Try it
Repeat all of the records exactly, leaving out the pictures.

----------

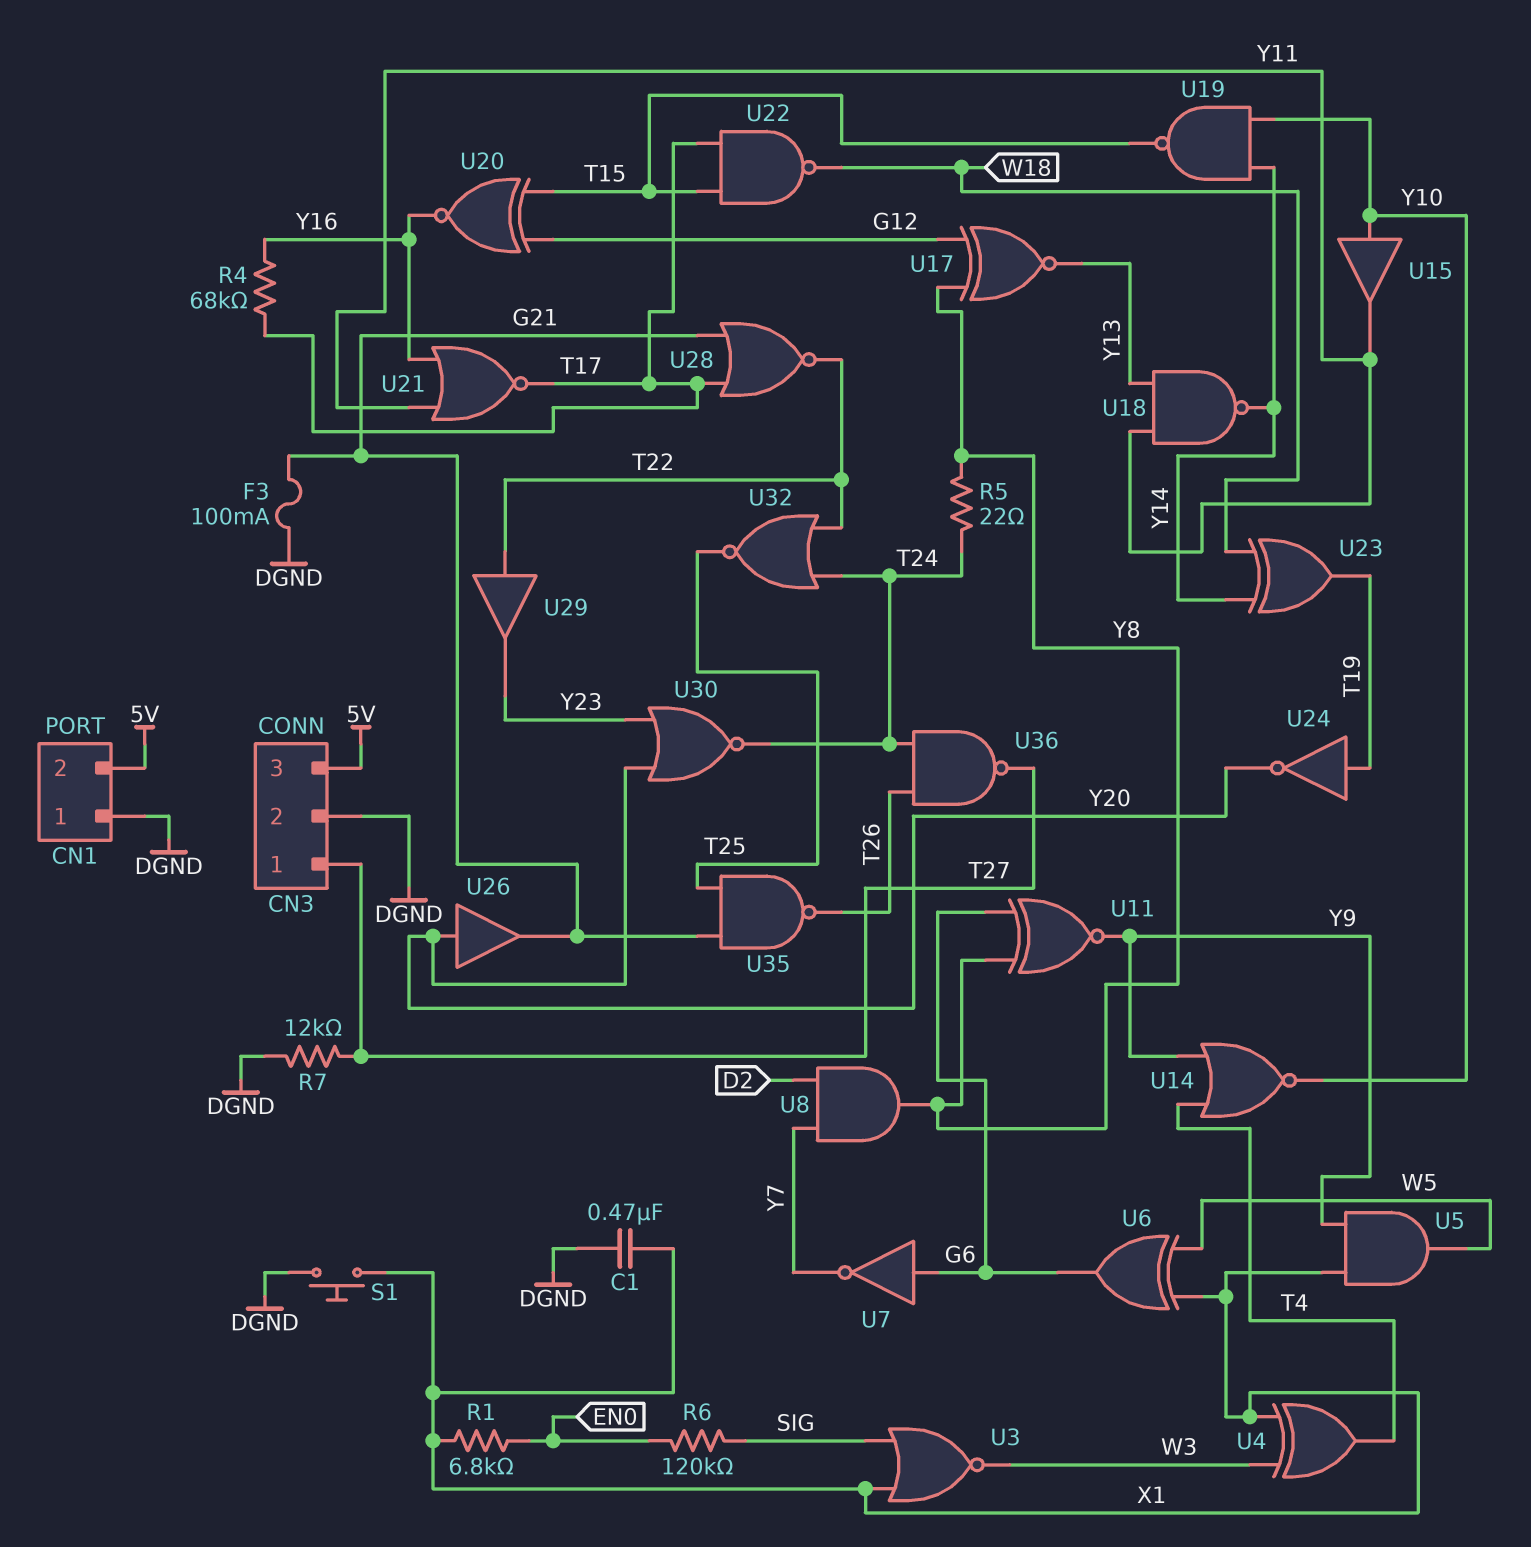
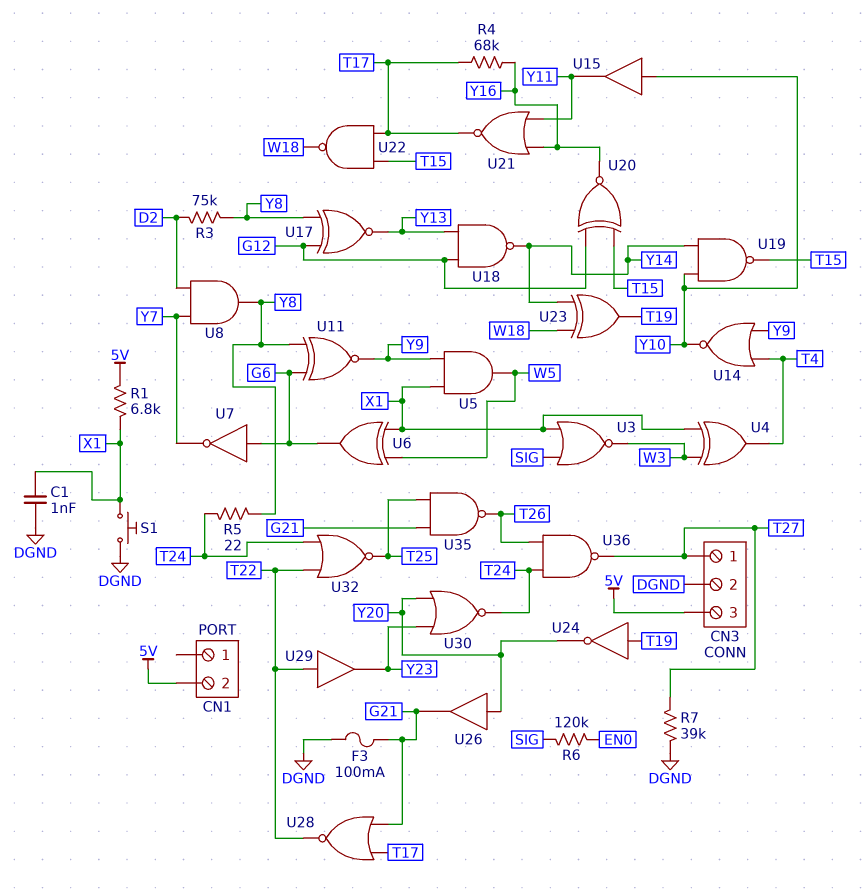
C1: 470nF (DGND, X1) -> 1nF (DGND, X1)
CN1 pin 1: DGND -> none
R1: 6.8k (EN0, X1) -> 6.8k (5V, X1)
R3: none -> 75k (D2, Y8)
R7: 12k (DGND, T27) -> 39k (DGND, T27)
U18: NAND (in Y11, in Y13, out Y14) -> NAND (in G12, in Y13, out Y14)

----------

Task response
C1: 470nF (DGND, X1) -> 1nF (DGND, X1)
CN1 pin 1: DGND -> none
R1: 6.8k (EN0, X1) -> 6.8k (5V, X1)
R3: none -> 75k (D2, Y8)
R7: 12k (DGND, T27) -> 39k (DGND, T27)
U18: NAND (in Y11, in Y13, out Y14) -> NAND (in G12, in Y13, out Y14)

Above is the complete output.